(Spatial object tracking data)
**********

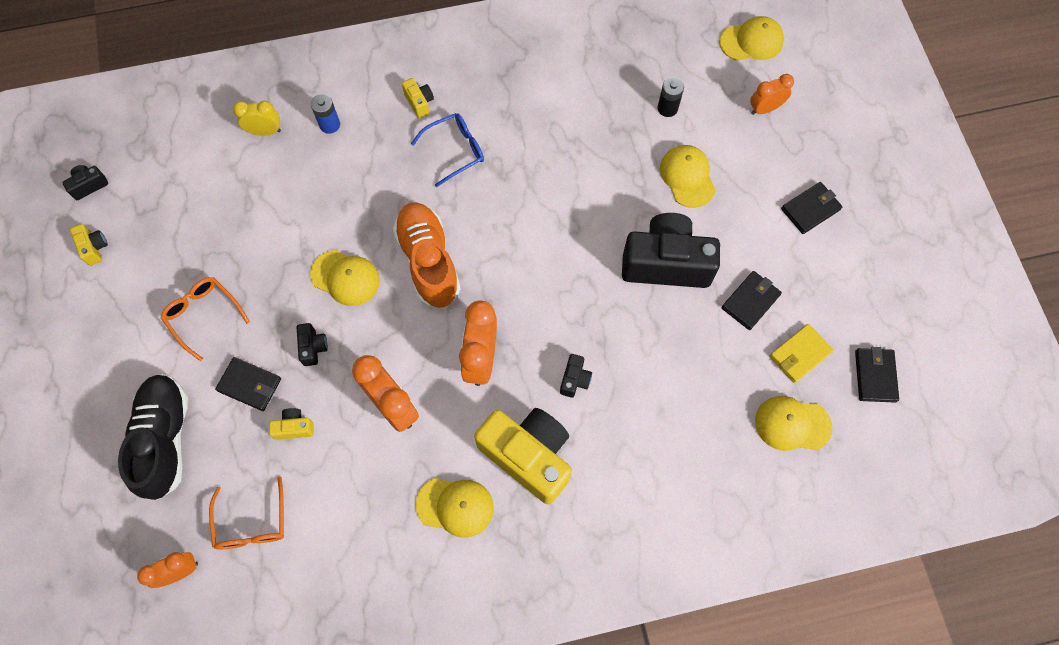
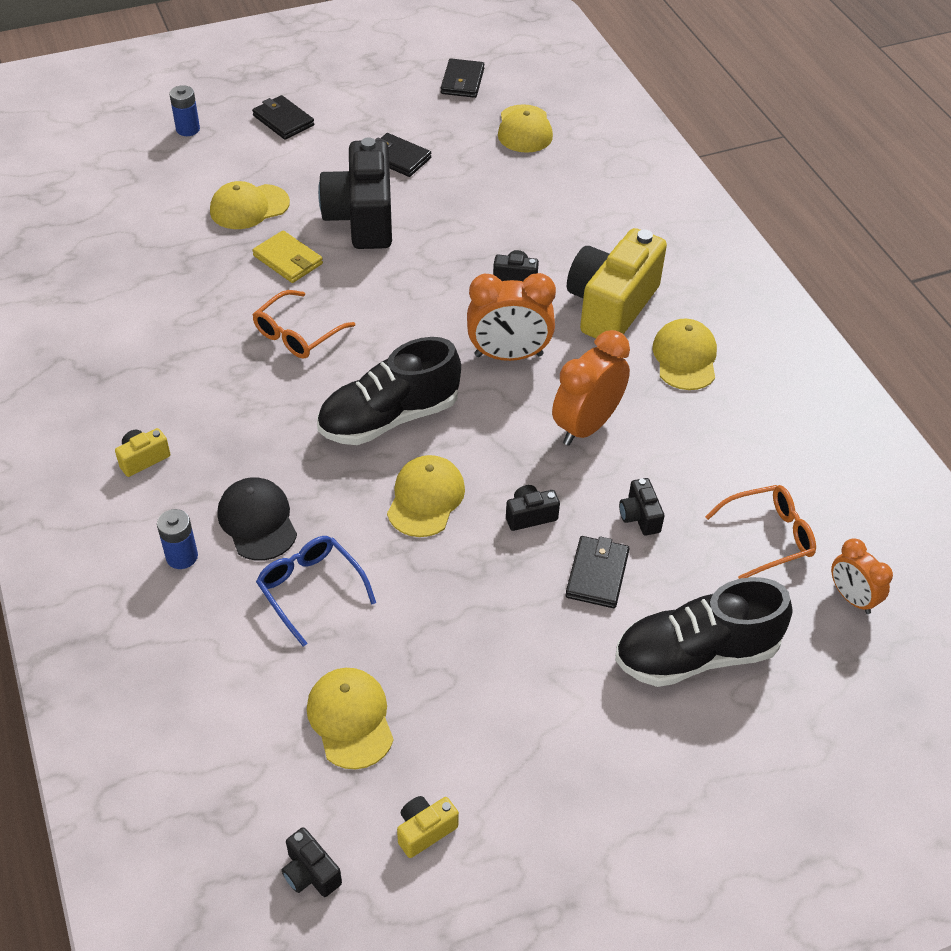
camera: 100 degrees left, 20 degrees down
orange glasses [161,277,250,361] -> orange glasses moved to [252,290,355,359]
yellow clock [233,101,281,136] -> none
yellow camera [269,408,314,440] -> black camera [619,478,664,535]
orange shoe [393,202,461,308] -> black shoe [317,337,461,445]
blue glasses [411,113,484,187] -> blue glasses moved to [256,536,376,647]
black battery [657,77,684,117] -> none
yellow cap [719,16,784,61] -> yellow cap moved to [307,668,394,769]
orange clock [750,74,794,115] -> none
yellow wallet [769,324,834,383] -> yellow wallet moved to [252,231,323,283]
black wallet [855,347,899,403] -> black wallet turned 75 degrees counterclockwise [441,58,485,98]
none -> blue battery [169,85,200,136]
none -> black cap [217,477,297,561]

**********

▶ **PROBLEM STATEMENT**: Your task is to copy every line in the entries that holds the string "glasses".

▶ **RESULT BELOW**:
orange glasses [161,277,250,361] -> orange glasses moved to [252,290,355,359]
blue glasses [411,113,484,187] -> blue glasses moved to [256,536,376,647]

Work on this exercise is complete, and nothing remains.